• _WHAT TO WORK ON_
Give again only the lines from the line that holds "cyan arrow: (106, 74) -> (84, 70), moved" to the end of the data, inclusive, omitting all pictures.

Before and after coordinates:

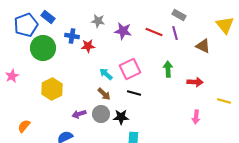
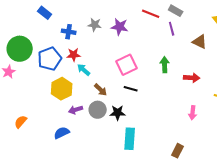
gray star: (98, 21) -> (95, 25), moved
blue pentagon: (26, 25) -> (50, 59), moved
red line: (154, 32) -> (151, 14), moved
red star: (88, 46) -> (74, 55), moved
green circle: (43, 48) -> (20, 49), moved
cyan arrow: (106, 74) -> (84, 70), moved
yellow hexagon: (52, 89) -> (62, 89), moved

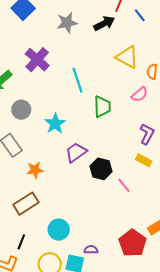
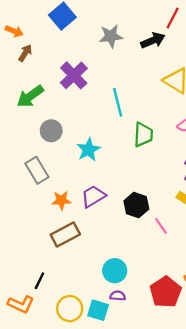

• _TASK ANSWER_
cyan arrow: (106, 74) -> (84, 70), moved
yellow hexagon: (52, 89) -> (62, 89), moved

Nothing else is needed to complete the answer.